* Data to use
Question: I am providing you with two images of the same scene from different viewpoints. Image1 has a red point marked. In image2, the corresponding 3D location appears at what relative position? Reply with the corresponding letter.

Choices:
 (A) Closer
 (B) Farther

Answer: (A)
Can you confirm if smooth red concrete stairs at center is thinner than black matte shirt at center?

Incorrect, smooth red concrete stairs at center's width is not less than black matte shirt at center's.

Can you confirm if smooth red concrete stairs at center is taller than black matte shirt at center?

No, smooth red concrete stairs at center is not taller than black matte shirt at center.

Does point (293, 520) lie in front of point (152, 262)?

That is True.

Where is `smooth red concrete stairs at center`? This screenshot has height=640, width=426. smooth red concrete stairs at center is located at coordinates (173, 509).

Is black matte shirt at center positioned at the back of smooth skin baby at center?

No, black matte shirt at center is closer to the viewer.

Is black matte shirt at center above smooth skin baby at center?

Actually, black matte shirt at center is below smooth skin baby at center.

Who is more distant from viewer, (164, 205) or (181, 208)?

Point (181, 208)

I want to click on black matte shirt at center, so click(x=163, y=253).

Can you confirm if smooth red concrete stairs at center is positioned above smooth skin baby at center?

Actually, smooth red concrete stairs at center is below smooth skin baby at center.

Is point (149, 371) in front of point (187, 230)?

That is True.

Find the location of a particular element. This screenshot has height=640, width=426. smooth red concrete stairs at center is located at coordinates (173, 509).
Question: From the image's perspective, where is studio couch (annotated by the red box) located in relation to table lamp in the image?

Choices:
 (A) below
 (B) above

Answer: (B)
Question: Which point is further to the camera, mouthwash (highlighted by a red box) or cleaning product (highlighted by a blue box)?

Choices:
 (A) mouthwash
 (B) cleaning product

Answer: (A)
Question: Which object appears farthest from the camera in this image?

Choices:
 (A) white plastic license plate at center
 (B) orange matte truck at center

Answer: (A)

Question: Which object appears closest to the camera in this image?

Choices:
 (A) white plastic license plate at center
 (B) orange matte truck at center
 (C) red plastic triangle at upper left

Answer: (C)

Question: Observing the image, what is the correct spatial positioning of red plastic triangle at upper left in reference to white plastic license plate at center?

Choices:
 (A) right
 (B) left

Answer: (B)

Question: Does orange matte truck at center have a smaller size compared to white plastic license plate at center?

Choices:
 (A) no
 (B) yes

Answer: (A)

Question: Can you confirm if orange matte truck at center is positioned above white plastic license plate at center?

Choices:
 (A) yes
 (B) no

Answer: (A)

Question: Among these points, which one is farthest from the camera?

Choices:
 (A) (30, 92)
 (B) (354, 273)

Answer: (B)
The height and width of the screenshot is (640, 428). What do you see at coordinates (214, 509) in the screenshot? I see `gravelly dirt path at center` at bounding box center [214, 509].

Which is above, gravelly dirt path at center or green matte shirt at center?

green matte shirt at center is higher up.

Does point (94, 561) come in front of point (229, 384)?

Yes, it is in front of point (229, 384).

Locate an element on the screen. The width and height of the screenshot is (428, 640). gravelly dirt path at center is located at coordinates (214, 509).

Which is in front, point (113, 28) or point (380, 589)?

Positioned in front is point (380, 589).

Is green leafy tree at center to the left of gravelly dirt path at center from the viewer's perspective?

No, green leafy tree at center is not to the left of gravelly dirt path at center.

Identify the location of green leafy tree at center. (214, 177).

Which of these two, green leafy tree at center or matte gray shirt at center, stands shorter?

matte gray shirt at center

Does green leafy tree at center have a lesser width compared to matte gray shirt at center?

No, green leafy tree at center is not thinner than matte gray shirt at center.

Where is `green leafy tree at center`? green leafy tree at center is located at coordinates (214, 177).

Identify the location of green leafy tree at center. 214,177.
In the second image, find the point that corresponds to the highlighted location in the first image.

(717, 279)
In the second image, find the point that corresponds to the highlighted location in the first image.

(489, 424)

* Work to complete
Put every line of the data above into a Markdown table with the columns Row and Line, numbering the rows and leaving out blank lines.

* Answer to this task
| Row | Line |
|---|---|
| 1 | Question: I am providing you with two images of the same scene from different viewpoints. Image1 has a red point marked. In image2, the corresponding 3D location appears at what relative position? Reply with the corresponding letter. |
| 2 | Choices: |
| 3 |  (A) Closer |
| 4 |  (B) Farther |
| 5 | Answer: (A) |
| 6 | Can you confirm if smooth red concrete stairs at center is thinner than black matte shirt at center? |
| 7 | Incorrect, smooth red concrete stairs at center's width is not less than black matte shirt at center's. |
| 8 | Can you confirm if smooth red concrete stairs at center is taller than black matte shirt at center? |
| 9 | No, smooth red concrete stairs at center is not taller than black matte shirt at center. |
| 10 | Does point (293, 520) lie in front of point (152, 262)? |
| 11 | That is True. |
| 12 | Where is `smooth red concrete stairs at center`? This screenshot has height=640, width=426. smooth red concrete stairs at center is located at coordinates (173, 509). |
| 13 | Is black matte shirt at center positioned at the back of smooth skin baby at center? |
| 14 | No, black matte shirt at center is closer to the viewer. |
| 15 | Is black matte shirt at center above smooth skin baby at center? |
| 16 | Actually, black matte shirt at center is below smooth skin baby at center. |
| 17 | Who is more distant from viewer, (164, 205) or (181, 208)? |
| 18 | Point (181, 208) |
| 19 | I want to click on black matte shirt at center, so click(x=163, y=253). |
| 20 | Can you confirm if smooth red concrete stairs at center is positioned above smooth skin baby at center? |
| 21 | Actually, smooth red concrete stairs at center is below smooth skin baby at center. |
| 22 | Is point (149, 371) in front of point (187, 230)? |
| 23 | That is True. |
| 24 | Find the location of a particular element. This screenshot has height=640, width=426. smooth red concrete stairs at center is located at coordinates (173, 509). |
| 25 | Question: From the image's perspective, where is studio couch (annotated by the red box) located in relation to table lamp in the image? |
| 26 | Choices: |
| 27 |  (A) below |
| 28 |  (B) above |
| 29 | Answer: (B) |
| 30 | Question: Which point is further to the camera, mouthwash (highlighted by a red box) or cleaning product (highlighted by a blue box)? |
| 31 | Choices: |
| 32 |  (A) mouthwash |
| 33 |  (B) cleaning product |
| 34 | Answer: (A) |
| 35 | Question: Which object appears farthest from the camera in this image? |
| 36 | Choices: |
| 37 |  (A) white plastic license plate at center |
| 38 |  (B) orange matte truck at center |
| 39 | Answer: (A) |
| 40 | Question: Which object appears closest to the camera in this image? |
| 41 | Choices: |
| 42 |  (A) white plastic license plate at center |
| 43 |  (B) orange matte truck at center |
| 44 |  (C) red plastic triangle at upper left |
| 45 | Answer: (C) |
| 46 | Question: Observing the image, what is the correct spatial positioning of red plastic triangle at upper left in reference to white plastic license plate at center? |
| 47 | Choices: |
| 48 |  (A) right |
| 49 |  (B) left |
| 50 | Answer: (B) |
| 51 | Question: Does orange matte truck at center have a smaller size compared to white plastic license plate at center? |
| 52 | Choices: |
| 53 |  (A) no |
| 54 |  (B) yes |
| 55 | Answer: (A) |
| 56 | Question: Can you confirm if orange matte truck at center is positioned above white plastic license plate at center? |
| 57 | Choices: |
| 58 |  (A) yes |
| 59 |  (B) no |
| 60 | Answer: (A) |
| 61 | Question: Among these points, which one is farthest from the camera? |
| 62 | Choices: |
| 63 |  (A) (30, 92) |
| 64 |  (B) (354, 273) |
| 65 | Answer: (B) |
| 66 | The height and width of the screenshot is (640, 428). What do you see at coordinates (214, 509) in the screenshot? I see `gravelly dirt path at center` at bounding box center [214, 509]. |
| 67 | Which is above, gravelly dirt path at center or green matte shirt at center? |
| 68 | green matte shirt at center is higher up. |
| 69 | Does point (94, 561) come in front of point (229, 384)? |
| 70 | Yes, it is in front of point (229, 384). |
| 71 | Locate an element on the screen. The width and height of the screenshot is (428, 640). gravelly dirt path at center is located at coordinates (214, 509). |
| 72 | Which is in front, point (113, 28) or point (380, 589)? |
| 73 | Positioned in front is point (380, 589). |
| 74 | Is green leafy tree at center to the left of gravelly dirt path at center from the viewer's perspective? |
| 75 | No, green leafy tree at center is not to the left of gravelly dirt path at center. |
| 76 | Identify the location of green leafy tree at center. (214, 177). |
| 77 | Which of these two, green leafy tree at center or matte gray shirt at center, stands shorter? |
| 78 | matte gray shirt at center |
| 79 | Does green leafy tree at center have a lesser width compared to matte gray shirt at center? |
| 80 | No, green leafy tree at center is not thinner than matte gray shirt at center. |
| 81 | Where is `green leafy tree at center`? green leafy tree at center is located at coordinates (214, 177). |
| 82 | Identify the location of green leafy tree at center. 214,177. |
| 83 | In the second image, find the point that corresponds to the highlighted location in the first image. |
| 84 | (717, 279) |
| 85 | In the second image, find the point that corresponds to the highlighted location in the first image. |
| 86 | (489, 424) |